(Source data)
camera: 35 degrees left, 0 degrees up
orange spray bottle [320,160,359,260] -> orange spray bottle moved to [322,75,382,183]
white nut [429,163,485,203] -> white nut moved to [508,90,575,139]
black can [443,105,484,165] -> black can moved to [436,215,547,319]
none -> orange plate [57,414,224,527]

...

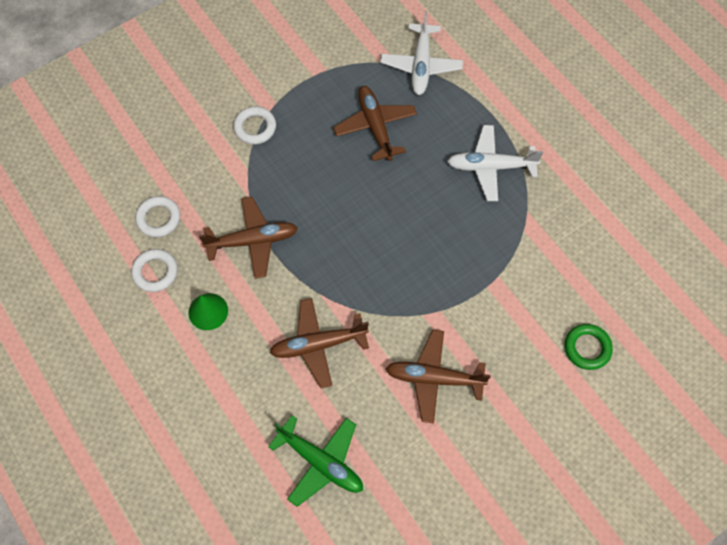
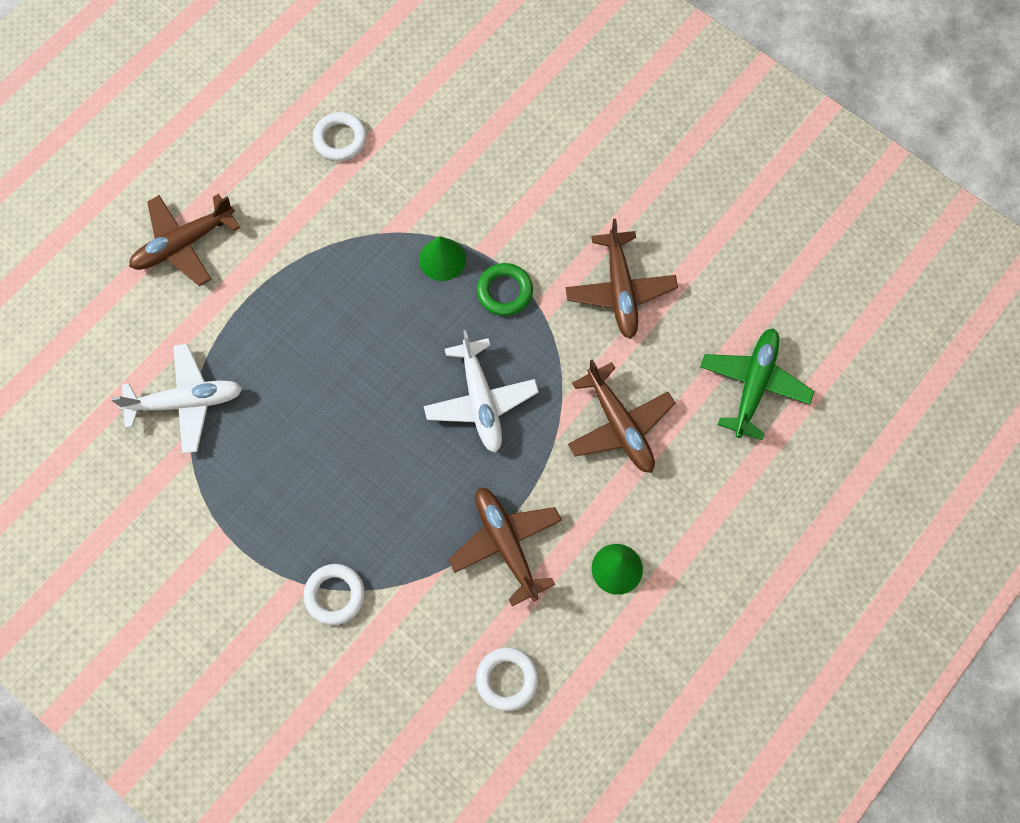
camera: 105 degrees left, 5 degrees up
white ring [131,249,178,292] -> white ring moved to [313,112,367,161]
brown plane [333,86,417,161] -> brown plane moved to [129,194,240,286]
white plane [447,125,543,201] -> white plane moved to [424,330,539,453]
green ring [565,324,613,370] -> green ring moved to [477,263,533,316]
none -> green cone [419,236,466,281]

...

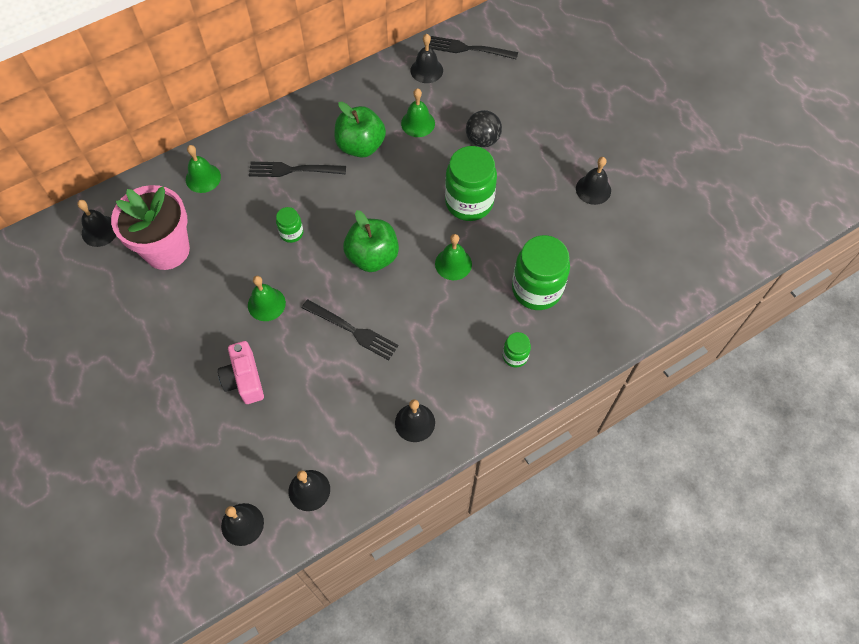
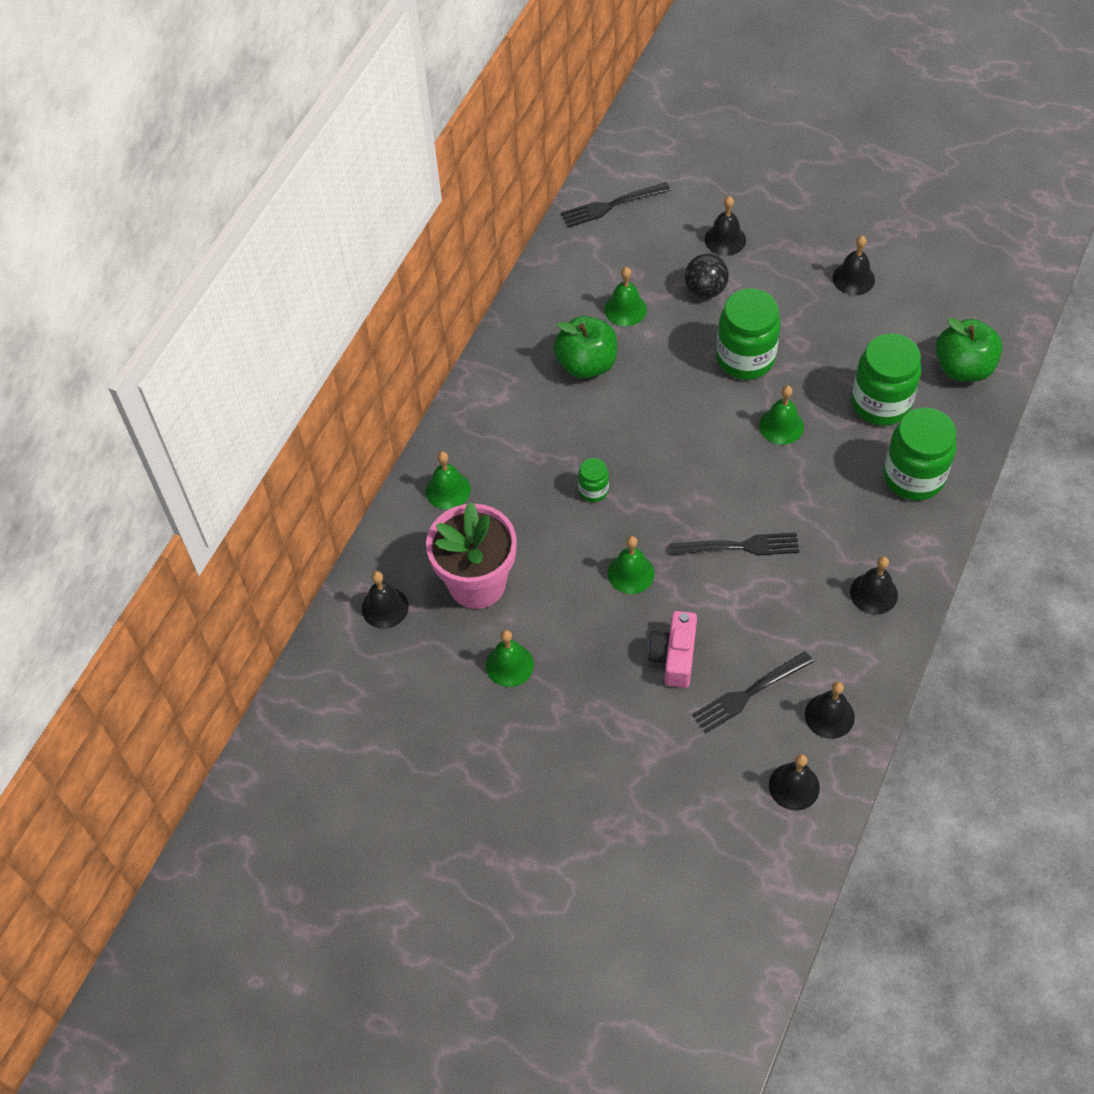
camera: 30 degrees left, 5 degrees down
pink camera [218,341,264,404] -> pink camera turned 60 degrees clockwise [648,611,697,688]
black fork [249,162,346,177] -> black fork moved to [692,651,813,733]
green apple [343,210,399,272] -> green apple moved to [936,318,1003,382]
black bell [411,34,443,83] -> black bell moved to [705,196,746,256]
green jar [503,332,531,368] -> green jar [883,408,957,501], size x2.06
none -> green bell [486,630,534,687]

PROBLEM REQUIREMENTS:
Beginning with the line above that contains "camera: 105 degrees left, 5 degrees up", copy each line exactly up to and including the line that contains "none -> green cone [419,236,466,281]", and go no further.

ANSWER TO THE EXERCISE:
camera: 105 degrees left, 5 degrees up
white ring [131,249,178,292] -> white ring moved to [313,112,367,161]
brown plane [333,86,417,161] -> brown plane moved to [129,194,240,286]
white plane [447,125,543,201] -> white plane moved to [424,330,539,453]
green ring [565,324,613,370] -> green ring moved to [477,263,533,316]
none -> green cone [419,236,466,281]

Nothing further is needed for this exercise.